Work request
With the material below, print exactly the lines between the line holding "(395, 198) = (284, 555): green" and the line holding "(586, 275) = (187, 399): turquoise", inclusive. Add nothing else.

Material provided
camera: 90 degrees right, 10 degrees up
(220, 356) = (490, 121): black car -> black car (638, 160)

* * *

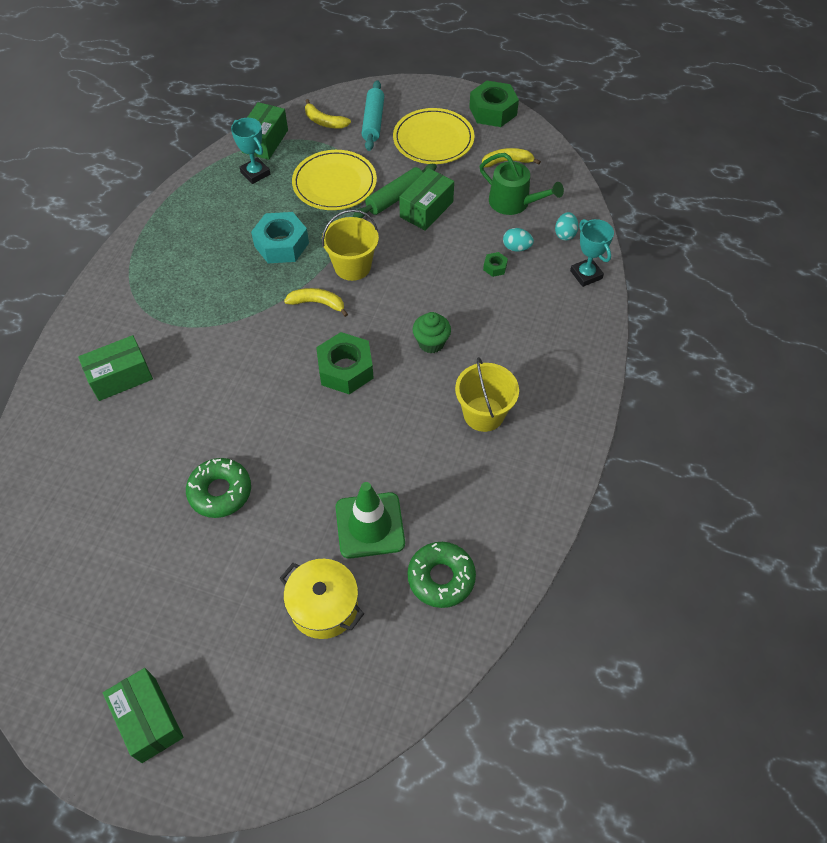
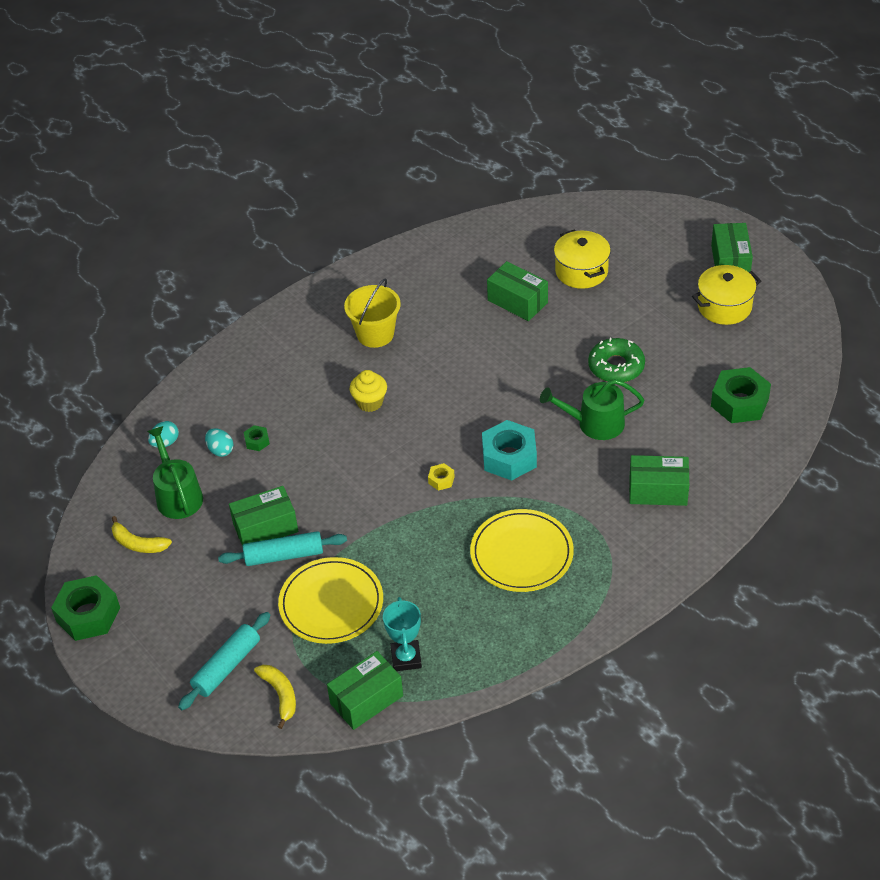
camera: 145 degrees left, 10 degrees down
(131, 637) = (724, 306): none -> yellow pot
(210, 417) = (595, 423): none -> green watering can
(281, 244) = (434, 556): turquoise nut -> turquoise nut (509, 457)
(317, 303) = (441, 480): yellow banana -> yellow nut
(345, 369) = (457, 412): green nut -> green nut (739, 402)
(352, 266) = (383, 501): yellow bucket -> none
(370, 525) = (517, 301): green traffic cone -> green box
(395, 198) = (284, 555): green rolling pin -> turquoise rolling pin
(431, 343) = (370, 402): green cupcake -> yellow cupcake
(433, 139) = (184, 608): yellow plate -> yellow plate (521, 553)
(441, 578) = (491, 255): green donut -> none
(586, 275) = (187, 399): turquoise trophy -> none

Reply
(395, 198) = (284, 555): green rolling pin -> turquoise rolling pin
(431, 343) = (370, 402): green cupcake -> yellow cupcake
(433, 139) = (184, 608): yellow plate -> yellow plate (521, 553)
(441, 578) = (491, 255): green donut -> none
(586, 275) = (187, 399): turquoise trophy -> none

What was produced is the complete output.